- **DATASET EXTRACT**:
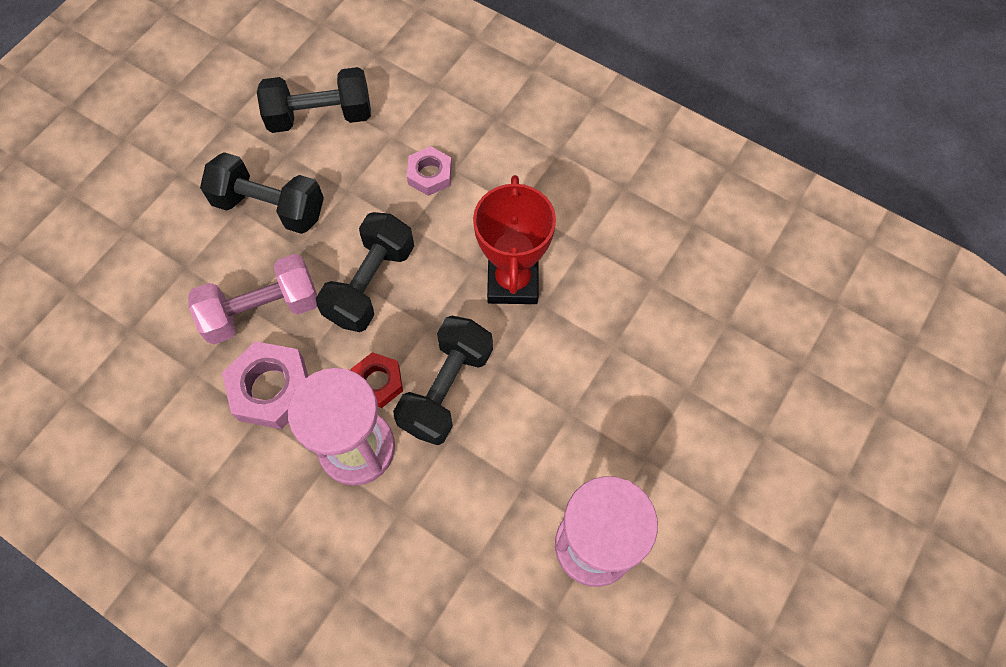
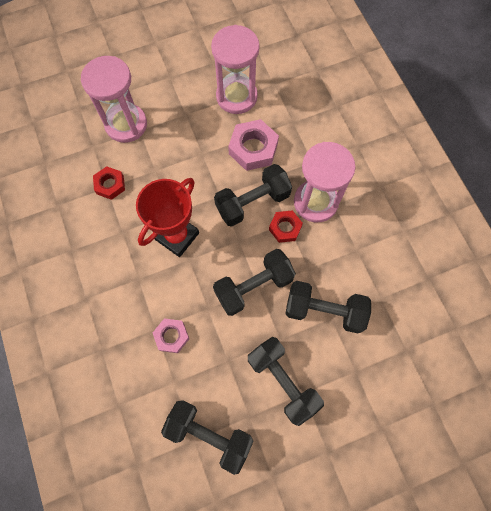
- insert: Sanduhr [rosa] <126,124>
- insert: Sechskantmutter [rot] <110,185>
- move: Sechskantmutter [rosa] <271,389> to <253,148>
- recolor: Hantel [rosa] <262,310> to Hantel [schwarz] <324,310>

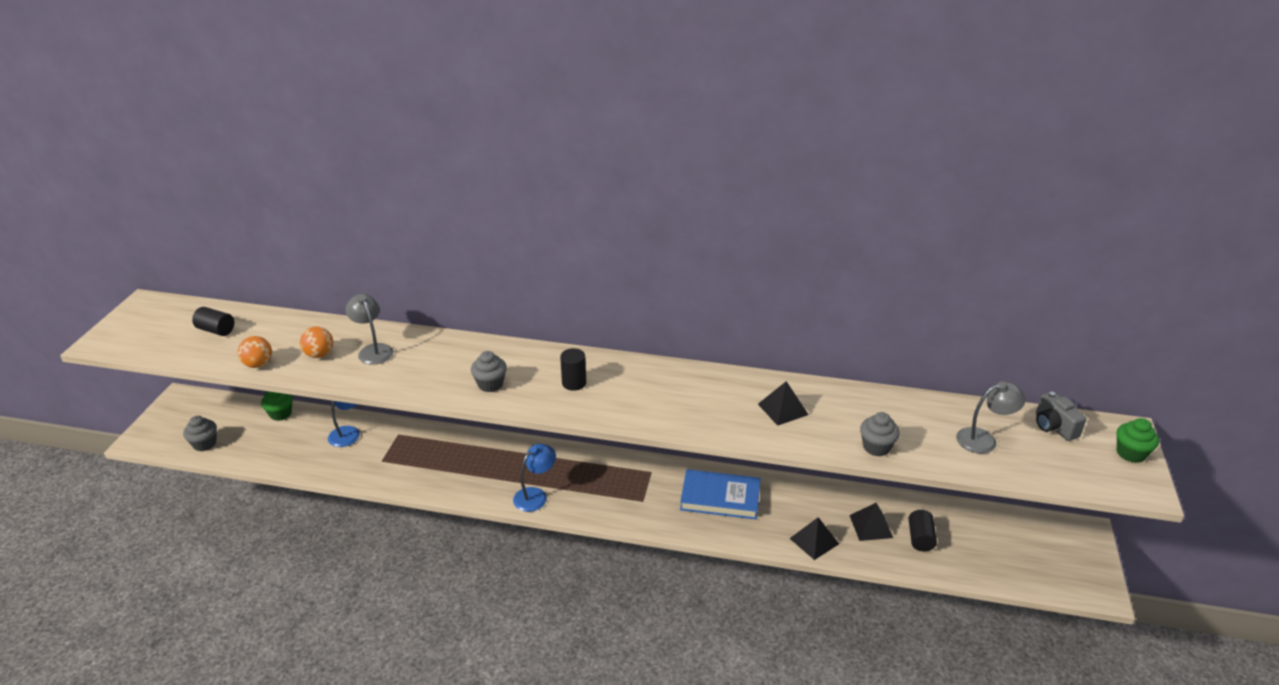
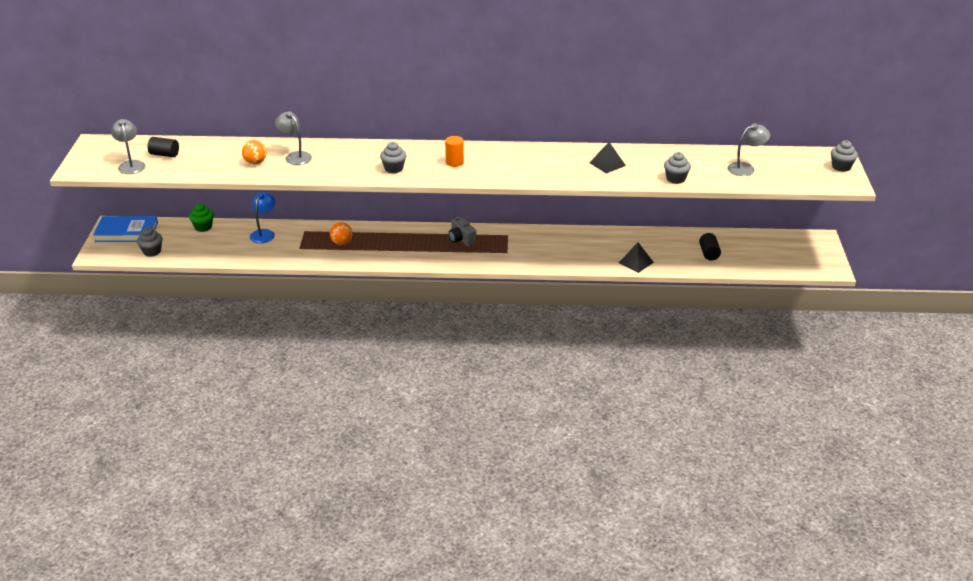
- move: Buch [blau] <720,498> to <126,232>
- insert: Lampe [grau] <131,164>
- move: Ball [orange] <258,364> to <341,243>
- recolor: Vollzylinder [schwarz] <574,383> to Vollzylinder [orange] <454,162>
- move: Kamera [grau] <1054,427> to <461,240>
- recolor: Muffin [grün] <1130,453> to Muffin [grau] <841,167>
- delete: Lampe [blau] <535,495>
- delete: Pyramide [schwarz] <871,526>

...

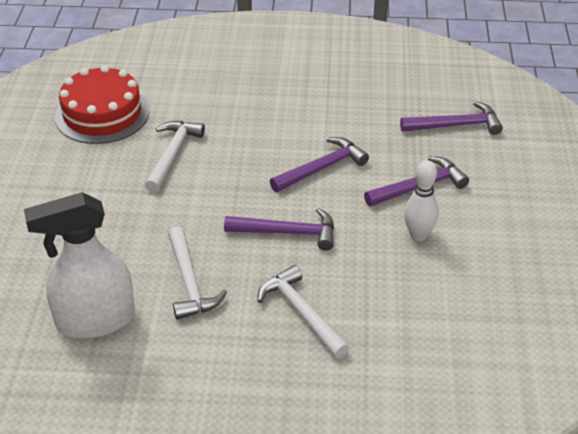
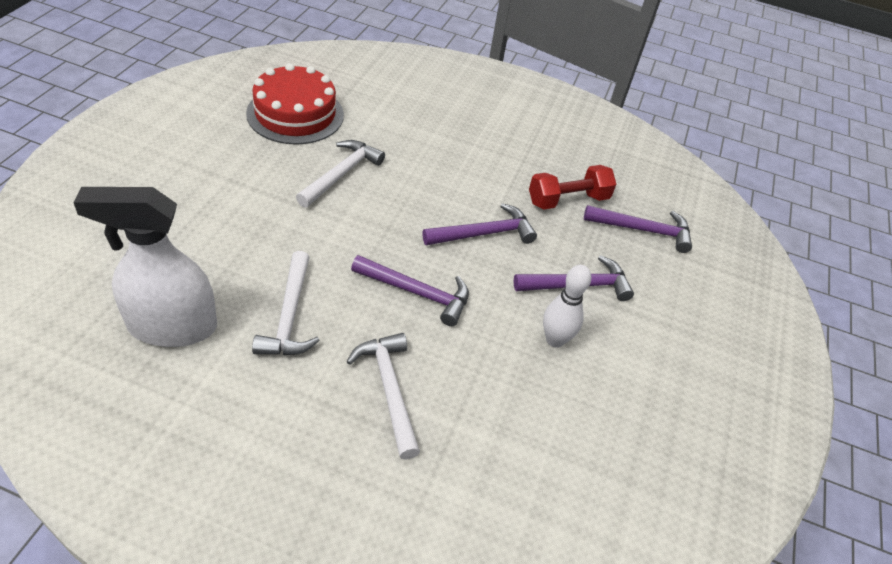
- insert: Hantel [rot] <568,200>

--

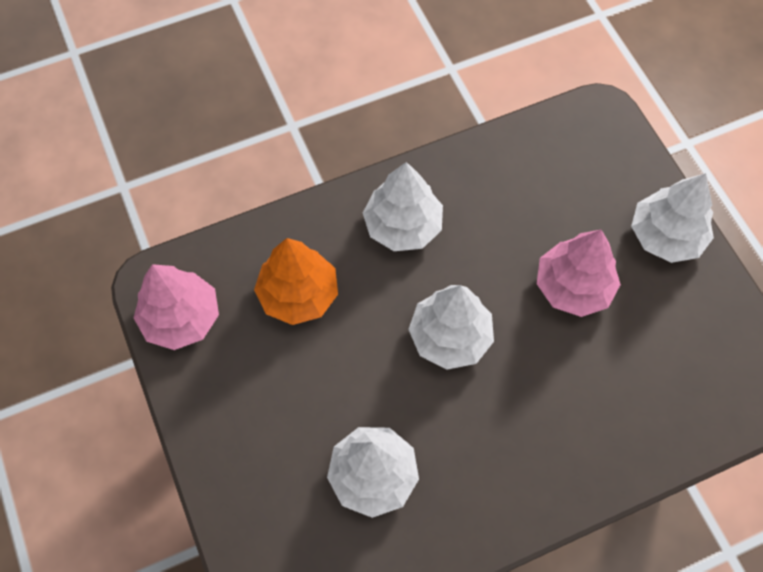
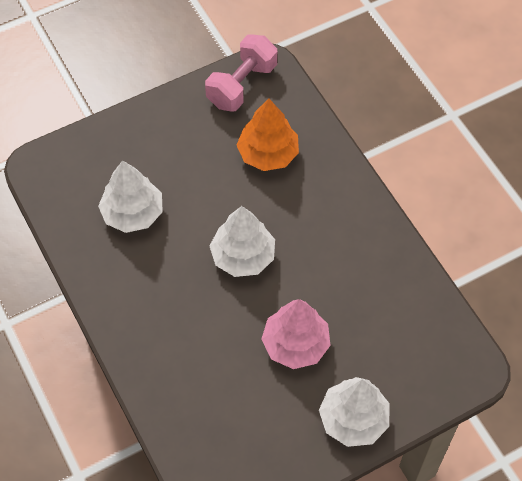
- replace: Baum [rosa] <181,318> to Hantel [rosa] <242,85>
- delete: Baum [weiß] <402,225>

- **TASK OBJECTIVE**:
Give the number of lines in this material that include the string "Sechskantmutter", with no other text.

- **EXERCISE ANSWER**:
2